WORK INSTRUCTIONS –
Put everything from the start of the lines below down to the line containing "Question: Which is", both included, into a JSON list of strings with one string per line, skipping blank lines and leaving out the pictures.
# SUPPLIED MATERIAL start
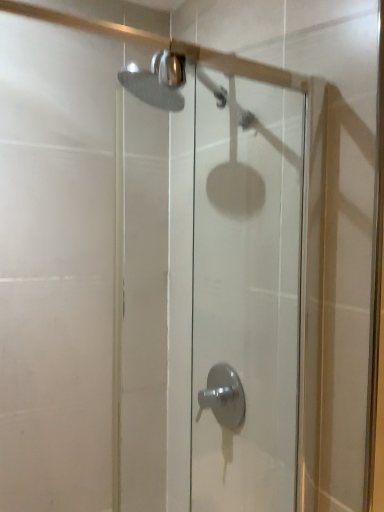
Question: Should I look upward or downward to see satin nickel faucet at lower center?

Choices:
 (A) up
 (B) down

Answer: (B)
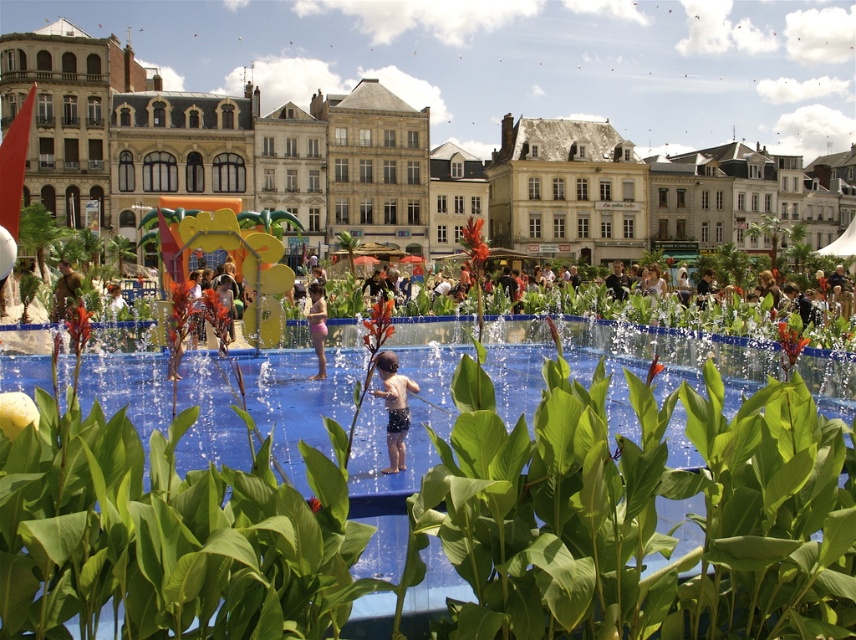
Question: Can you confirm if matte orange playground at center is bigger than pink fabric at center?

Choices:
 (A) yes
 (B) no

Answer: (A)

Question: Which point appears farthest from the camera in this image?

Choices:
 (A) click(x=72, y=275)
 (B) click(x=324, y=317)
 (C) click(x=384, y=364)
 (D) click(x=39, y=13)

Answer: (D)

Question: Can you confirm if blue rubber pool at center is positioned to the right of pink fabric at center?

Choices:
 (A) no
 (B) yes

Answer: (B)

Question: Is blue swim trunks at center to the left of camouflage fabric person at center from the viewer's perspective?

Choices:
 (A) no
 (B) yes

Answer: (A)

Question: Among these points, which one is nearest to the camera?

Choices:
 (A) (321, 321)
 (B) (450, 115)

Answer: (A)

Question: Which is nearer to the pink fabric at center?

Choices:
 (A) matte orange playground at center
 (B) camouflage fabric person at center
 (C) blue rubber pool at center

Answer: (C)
# SUPPLIED MATERIAL end
ANSWER FOR THE TASK –
[
  "Question: Should I look upward or downward to see satin nickel faucet at lower center?",
  "Choices:",
  " (A) up",
  " (B) down",
  "Answer: (B)",
  "Question: Can you confirm if matte orange playground at center is bigger than pink fabric at center?",
  "Choices:",
  " (A) yes",
  " (B) no",
  "Answer: (A)",
  "Question: Which point appears farthest from the camera in this image?",
  "Choices:",
  " (A) click(x=72, y=275)",
  " (B) click(x=324, y=317)",
  " (C) click(x=384, y=364)",
  " (D) click(x=39, y=13)",
  "Answer: (D)",
  "Question: Can you confirm if blue rubber pool at center is positioned to the right of pink fabric at center?",
  "Choices:",
  " (A) no",
  " (B) yes",
  "Answer: (B)",
  "Question: Is blue swim trunks at center to the left of camouflage fabric person at center from the viewer's perspective?",
  "Choices:",
  " (A) no",
  " (B) yes",
  "Answer: (A)",
  "Question: Among these points, which one is nearest to the camera?",
  "Choices:",
  " (A) (321, 321)",
  " (B) (450, 115)",
  "Answer: (A)",
  "Question: Which is nearer to the pink fabric at center?"
]